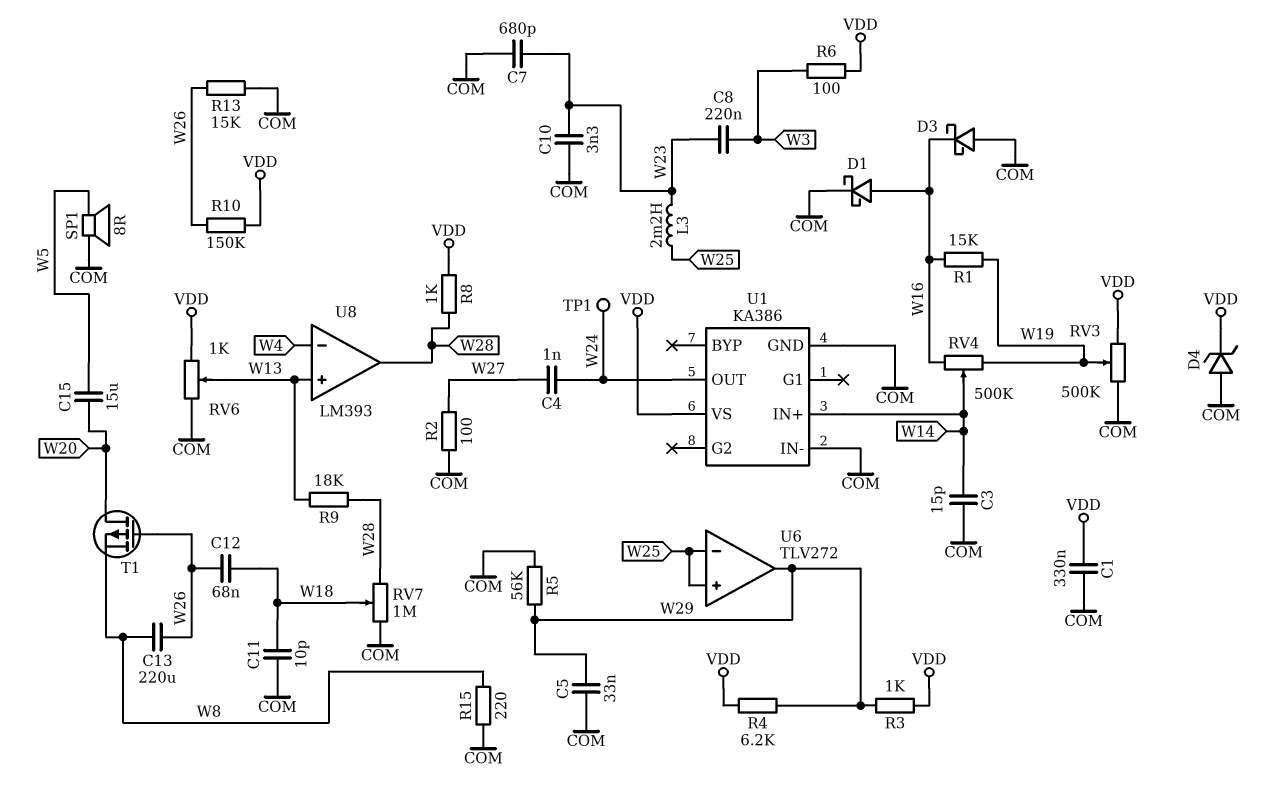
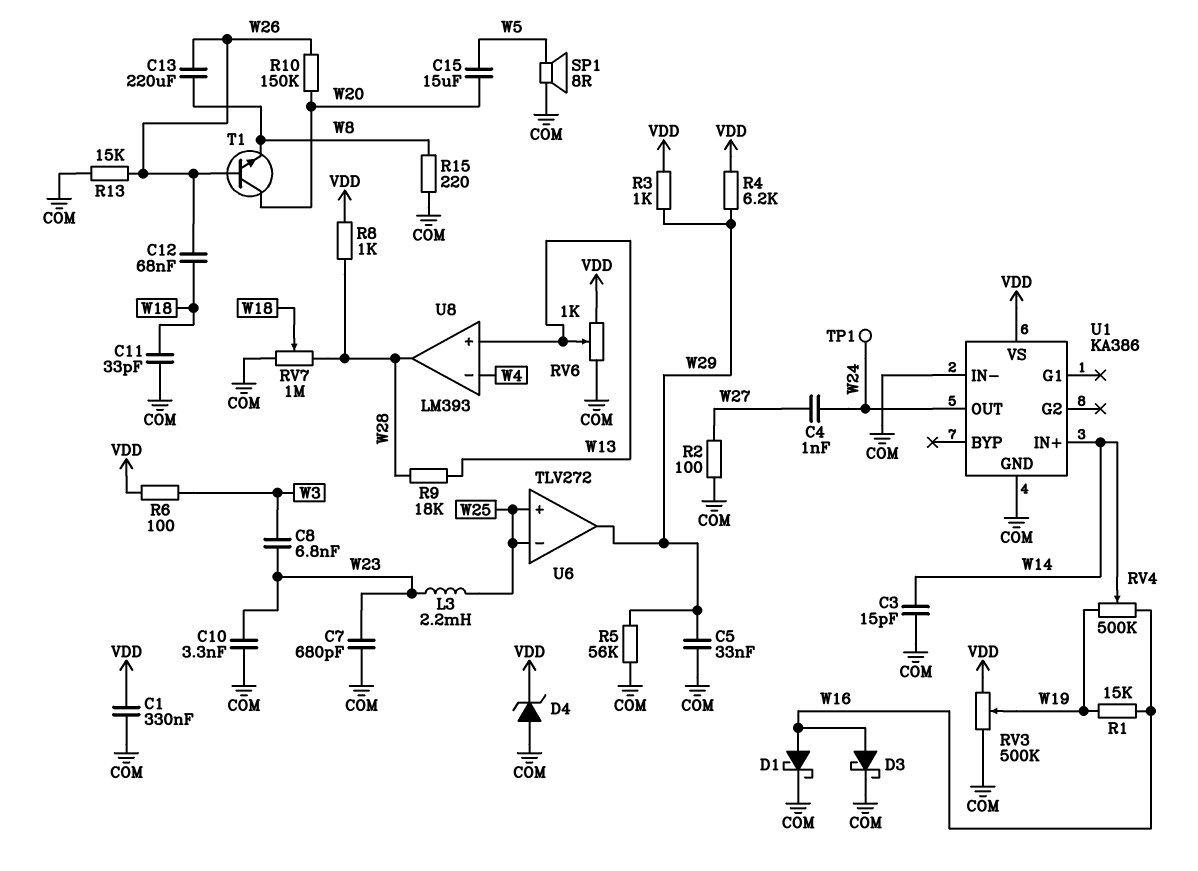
C8: 220nF (W3, W23) -> 6.8nF (W3, W23)
C11: 10pF (COM, W18) -> 33pF (COM, W18)
D3: schottky (A COM, K W16) -> schottky (A W16, K COM)
R10: 150k (VDD, W26) -> 150k (W20, W26)
T1: PMOS (G W26, D W20, S W8) -> NPN (B W26, C W20, E W8)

* **WHAT YOU HAVE TO DO**
Each entry above must be duplicated precisely; none of the pictures may be included.

* **EXPECTED OUTPUT**
C8: 220nF (W3, W23) -> 6.8nF (W3, W23)
C11: 10pF (COM, W18) -> 33pF (COM, W18)
D3: schottky (A COM, K W16) -> schottky (A W16, K COM)
R10: 150k (VDD, W26) -> 150k (W20, W26)
T1: PMOS (G W26, D W20, S W8) -> NPN (B W26, C W20, E W8)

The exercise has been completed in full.